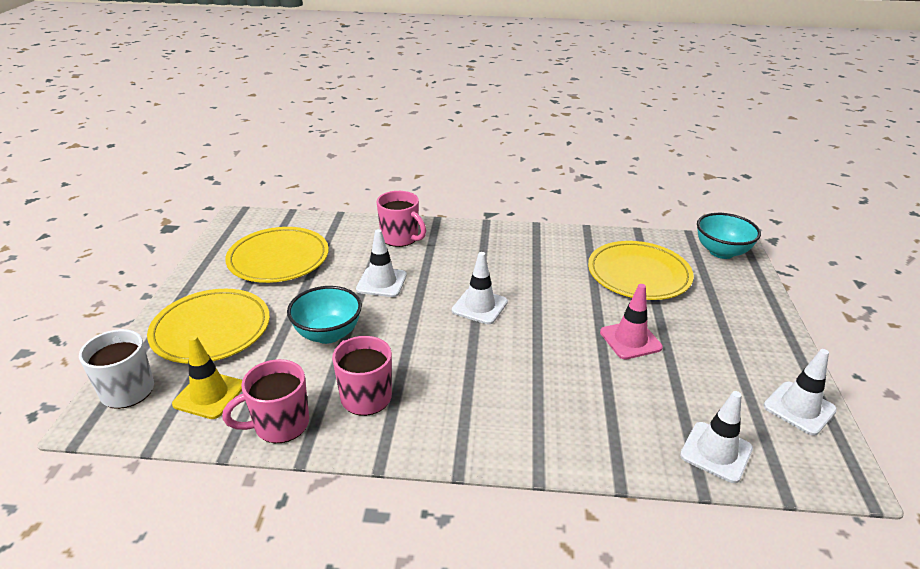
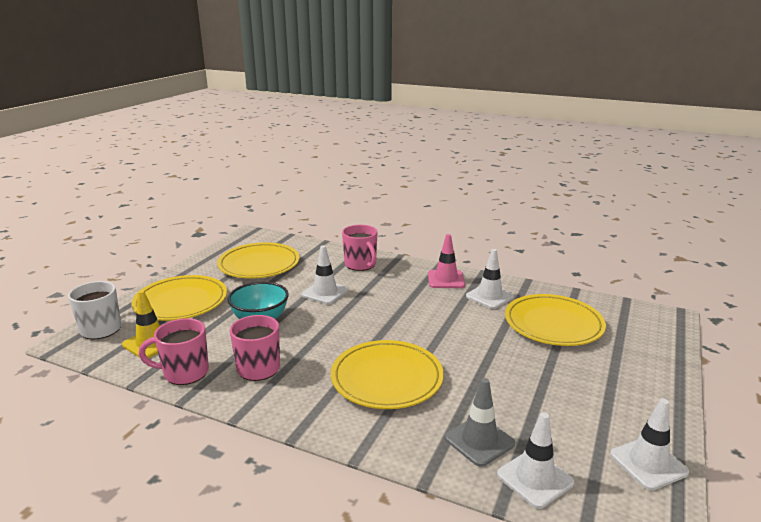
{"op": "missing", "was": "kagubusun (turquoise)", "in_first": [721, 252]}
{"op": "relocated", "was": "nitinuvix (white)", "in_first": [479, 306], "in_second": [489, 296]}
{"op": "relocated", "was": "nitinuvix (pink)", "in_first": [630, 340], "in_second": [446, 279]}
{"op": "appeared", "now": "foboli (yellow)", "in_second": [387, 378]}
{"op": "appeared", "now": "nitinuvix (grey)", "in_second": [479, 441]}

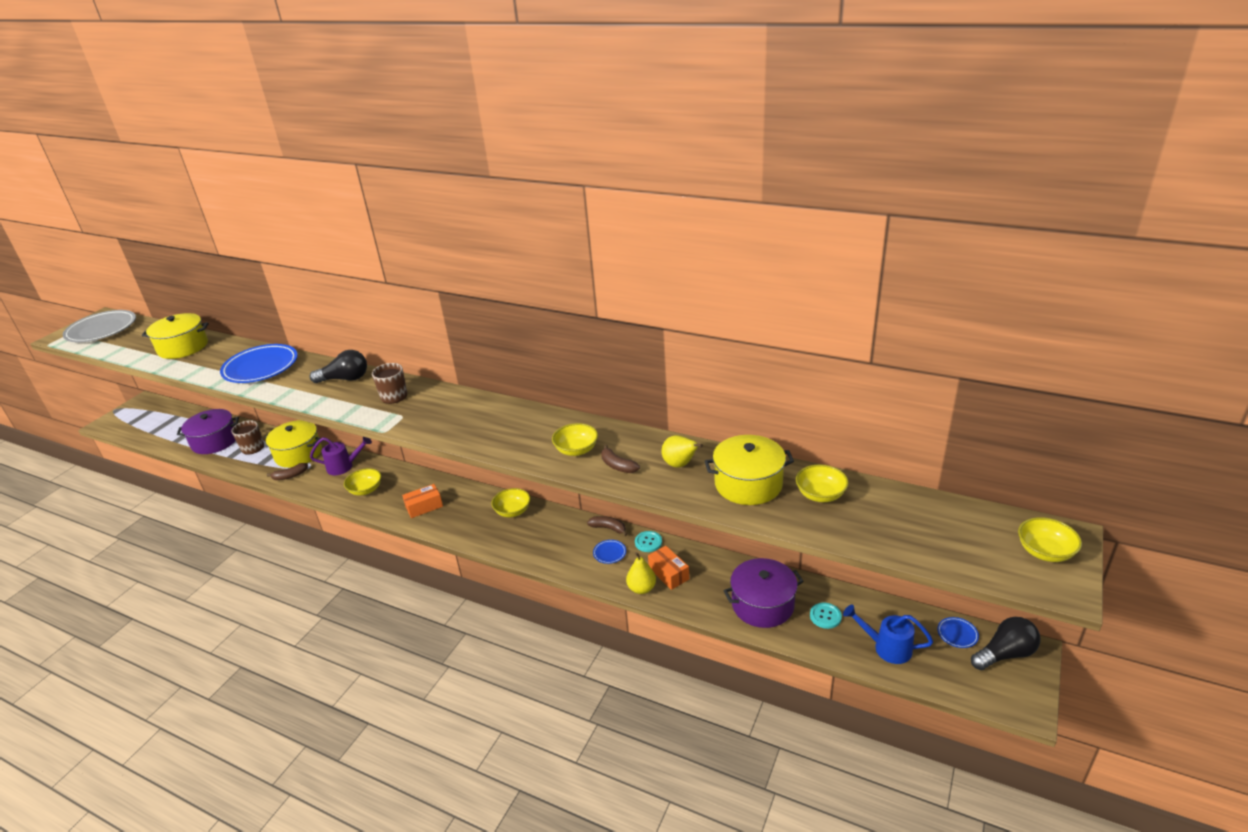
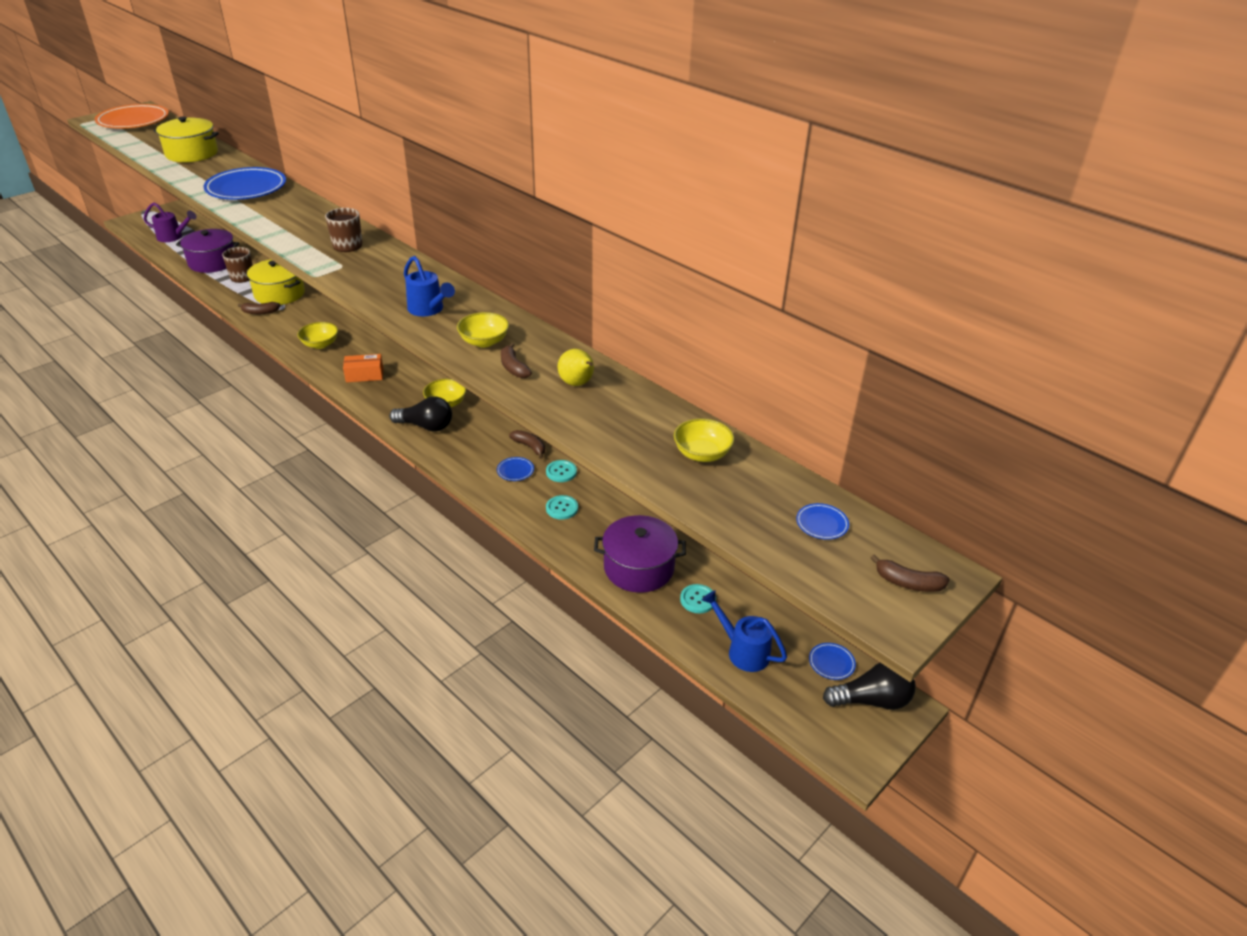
{"op": "colour", "was": "foboli (grey)", "now": "foboli (orange)", "in_first": [102, 330], "in_second": [133, 121]}
{"op": "relocated", "was": "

------------------------

**Task brief**
Please reprint the whole listing exactly and omit its pictures.

**Worked solution**
{"op": "missing", "was": "kagubusun (turquoise)", "in_first": [721, 252]}
{"op": "relocated", "was": "nitinuvix (white)", "in_first": [479, 306], "in_second": [489, 296]}
{"op": "relocated", "was": "nitinuvix (pink)", "in_first": [630, 340], "in_second": [446, 279]}
{"op": "appeared", "now": "foboli (yellow)", "in_second": [387, 378]}
{"op": "appeared", "now": "nitinuvix (grey)", "in_second": [479, 441]}

{"op": "colour", "was": "foboli (grey)", "now": "foboli (orange)", "in_first": [102, 330], "in_second": [133, 121]}
{"op": "relocated", "was": "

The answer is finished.